A verbatim transcription of every record below is required.

Records from a collection:
--------------------

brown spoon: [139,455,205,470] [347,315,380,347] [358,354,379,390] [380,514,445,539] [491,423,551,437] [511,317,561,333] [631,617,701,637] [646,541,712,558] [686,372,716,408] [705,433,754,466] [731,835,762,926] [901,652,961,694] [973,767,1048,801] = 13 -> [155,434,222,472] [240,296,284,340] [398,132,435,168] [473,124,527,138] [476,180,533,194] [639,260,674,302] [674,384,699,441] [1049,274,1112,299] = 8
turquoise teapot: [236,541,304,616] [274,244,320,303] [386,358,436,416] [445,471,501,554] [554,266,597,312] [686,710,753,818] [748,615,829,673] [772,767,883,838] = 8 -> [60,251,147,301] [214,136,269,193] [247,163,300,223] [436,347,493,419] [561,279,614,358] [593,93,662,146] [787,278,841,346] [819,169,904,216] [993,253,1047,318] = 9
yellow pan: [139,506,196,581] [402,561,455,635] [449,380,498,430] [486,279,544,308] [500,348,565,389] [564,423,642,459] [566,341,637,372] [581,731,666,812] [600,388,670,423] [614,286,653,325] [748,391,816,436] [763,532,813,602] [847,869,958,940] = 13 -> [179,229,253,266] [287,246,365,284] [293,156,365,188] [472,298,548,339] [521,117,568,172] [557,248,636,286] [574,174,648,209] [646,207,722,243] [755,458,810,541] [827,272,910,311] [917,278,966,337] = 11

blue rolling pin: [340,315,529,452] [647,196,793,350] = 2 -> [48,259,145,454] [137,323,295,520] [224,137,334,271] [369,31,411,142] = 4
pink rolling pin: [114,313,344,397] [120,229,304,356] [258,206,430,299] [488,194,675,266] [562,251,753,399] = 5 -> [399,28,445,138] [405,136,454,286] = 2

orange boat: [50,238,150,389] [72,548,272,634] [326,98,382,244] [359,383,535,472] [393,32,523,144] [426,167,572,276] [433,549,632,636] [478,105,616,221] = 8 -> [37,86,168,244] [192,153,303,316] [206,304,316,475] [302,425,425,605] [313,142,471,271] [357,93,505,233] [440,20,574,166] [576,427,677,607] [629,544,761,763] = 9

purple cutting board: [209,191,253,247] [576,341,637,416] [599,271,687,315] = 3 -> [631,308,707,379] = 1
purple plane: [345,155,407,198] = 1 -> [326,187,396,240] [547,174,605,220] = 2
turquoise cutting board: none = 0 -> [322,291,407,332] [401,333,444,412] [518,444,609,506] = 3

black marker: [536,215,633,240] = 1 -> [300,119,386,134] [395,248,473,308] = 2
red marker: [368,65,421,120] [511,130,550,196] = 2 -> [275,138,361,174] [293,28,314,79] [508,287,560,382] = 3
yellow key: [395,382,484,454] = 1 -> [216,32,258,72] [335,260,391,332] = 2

--------------------

> _RESPONSE_:
brown spoon: [139,455,205,470] [347,315,380,347] [358,354,379,390] [380,514,445,539] [491,423,551,437] [511,317,561,333] [631,617,701,637] [646,541,712,558] [686,372,716,408] [705,433,754,466] [731,835,762,926] [901,652,961,694] [973,767,1048,801] = 13 -> [155,434,222,472] [240,296,284,340] [398,132,435,168] [473,124,527,138] [476,180,533,194] [639,260,674,302] [674,384,699,441] [1049,274,1112,299] = 8
turquoise teapot: [236,541,304,616] [274,244,320,303] [386,358,436,416] [445,471,501,554] [554,266,597,312] [686,710,753,818] [748,615,829,673] [772,767,883,838] = 8 -> [60,251,147,301] [214,136,269,193] [247,163,300,223] [436,347,493,419] [561,279,614,358] [593,93,662,146] [787,278,841,346] [819,169,904,216] [993,253,1047,318] = 9
yellow pan: [139,506,196,581] [402,561,455,635] [449,380,498,430] [486,279,544,308] [500,348,565,389] [564,423,642,459] [566,341,637,372] [581,731,666,812] [600,388,670,423] [614,286,653,325] [748,391,816,436] [763,532,813,602] [847,869,958,940] = 13 -> [179,229,253,266] [287,246,365,284] [293,156,365,188] [472,298,548,339] [521,117,568,172] [557,248,636,286] [574,174,648,209] [646,207,722,243] [755,458,810,541] [827,272,910,311] [917,278,966,337] = 11

blue rolling pin: [340,315,529,452] [647,196,793,350] = 2 -> [48,259,145,454] [137,323,295,520] [224,137,334,271] [369,31,411,142] = 4
pink rolling pin: [114,313,344,397] [120,229,304,356] [258,206,430,299] [488,194,675,266] [562,251,753,399] = 5 -> [399,28,445,138] [405,136,454,286] = 2

orange boat: [50,238,150,389] [72,548,272,634] [326,98,382,244] [359,383,535,472] [393,32,523,144] [426,167,572,276] [433,549,632,636] [478,105,616,221] = 8 -> [37,86,168,244] [192,153,303,316] [206,304,316,475] [302,425,425,605] [313,142,471,271] [357,93,505,233] [440,20,574,166] [576,427,677,607] [629,544,761,763] = 9

purple cutting board: [209,191,253,247] [576,341,637,416] [599,271,687,315] = 3 -> [631,308,707,379] = 1
purple plane: [345,155,407,198] = 1 -> [326,187,396,240] [547,174,605,220] = 2
turquoise cutting board: none = 0 -> [322,291,407,332] [401,333,444,412] [518,444,609,506] = 3

black marker: [536,215,633,240] = 1 -> [300,119,386,134] [395,248,473,308] = 2
red marker: [368,65,421,120] [511,130,550,196] = 2 -> [275,138,361,174] [293,28,314,79] [508,287,560,382] = 3
yellow key: [395,382,484,454] = 1 -> [216,32,258,72] [335,260,391,332] = 2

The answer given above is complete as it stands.